_YOUR INSTRUCTIONS_
Only lines with the word "left" are wanted; copy each of them from the listing below.

--------

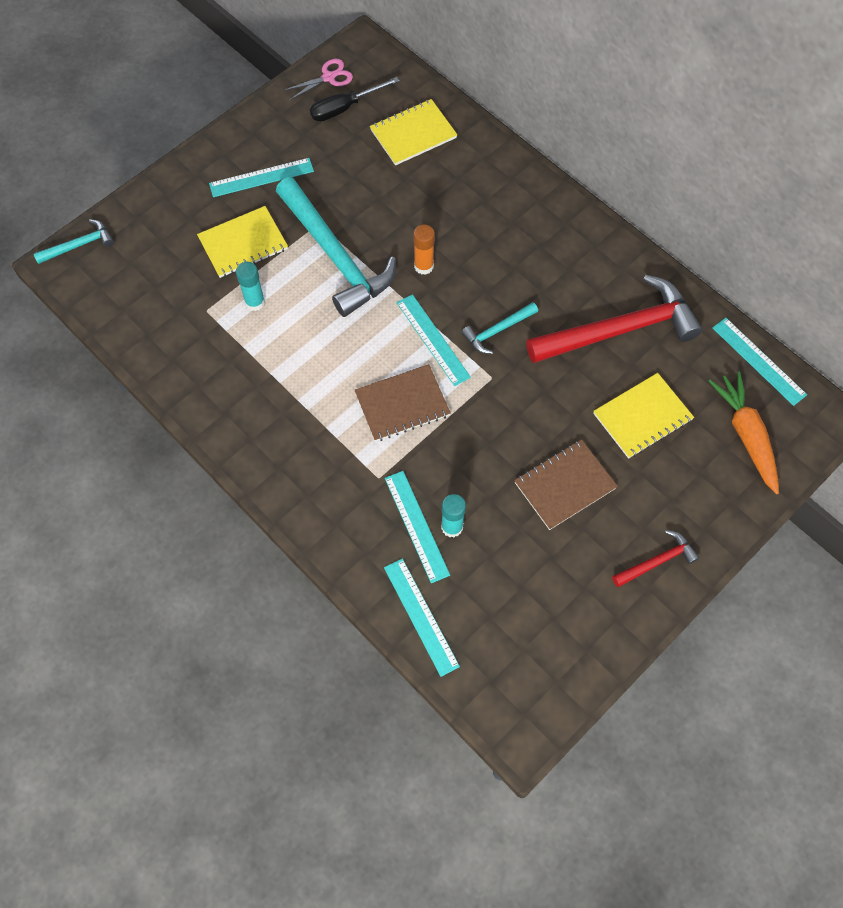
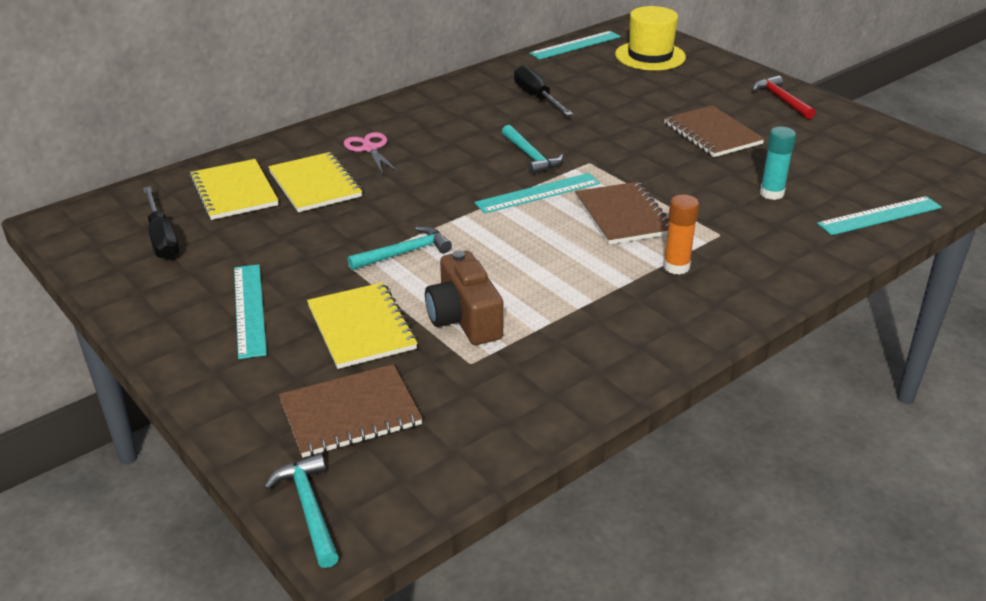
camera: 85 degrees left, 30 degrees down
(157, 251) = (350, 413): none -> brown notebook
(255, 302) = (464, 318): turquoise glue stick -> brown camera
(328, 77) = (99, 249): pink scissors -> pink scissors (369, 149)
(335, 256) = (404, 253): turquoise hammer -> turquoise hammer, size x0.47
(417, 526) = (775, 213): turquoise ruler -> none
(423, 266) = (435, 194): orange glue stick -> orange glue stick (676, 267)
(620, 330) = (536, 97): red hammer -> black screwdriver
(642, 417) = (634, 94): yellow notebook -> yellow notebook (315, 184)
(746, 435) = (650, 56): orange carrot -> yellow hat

--------

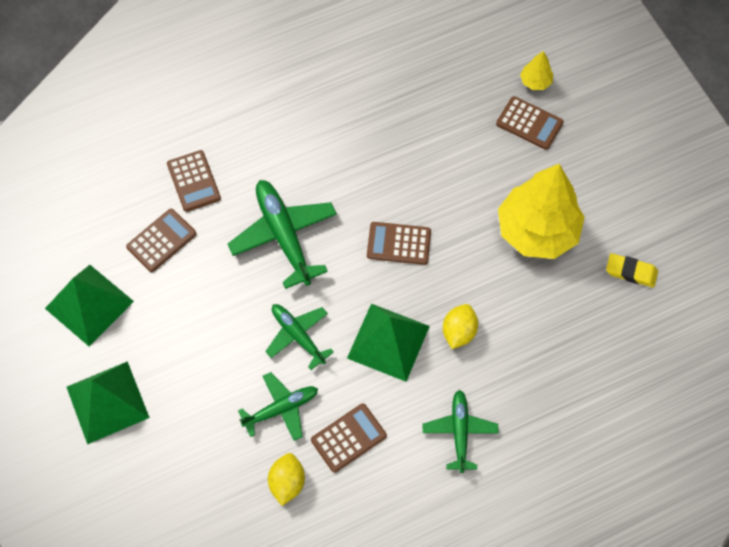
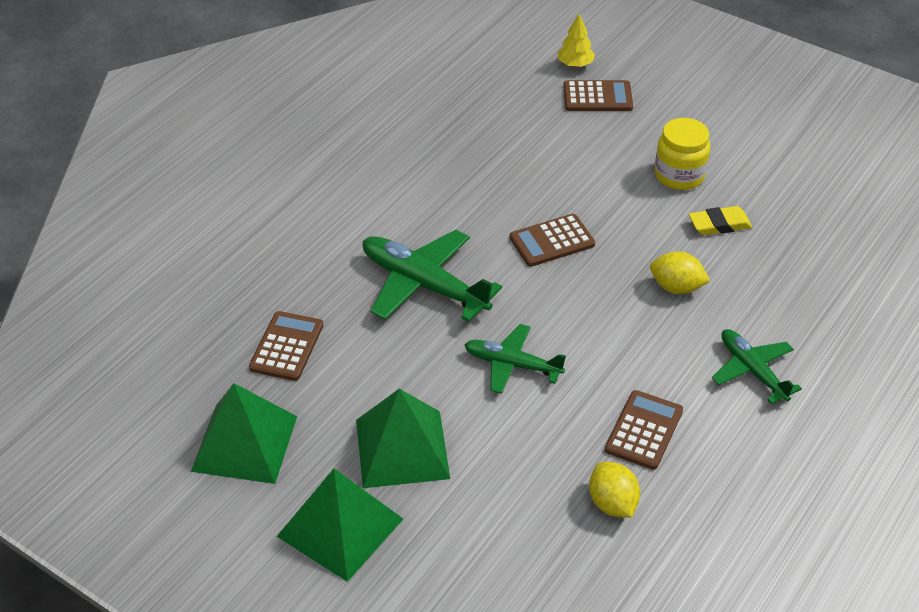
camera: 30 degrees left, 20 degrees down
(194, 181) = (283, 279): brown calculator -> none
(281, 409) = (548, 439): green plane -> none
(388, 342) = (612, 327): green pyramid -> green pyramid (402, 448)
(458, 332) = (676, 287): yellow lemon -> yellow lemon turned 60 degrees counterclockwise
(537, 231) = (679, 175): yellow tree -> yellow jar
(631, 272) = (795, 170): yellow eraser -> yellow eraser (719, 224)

--------

_SOLUTION TO THIS TASK_
camera: 85 degrees left, 30 degrees down
camera: 30 degrees left, 20 degrees down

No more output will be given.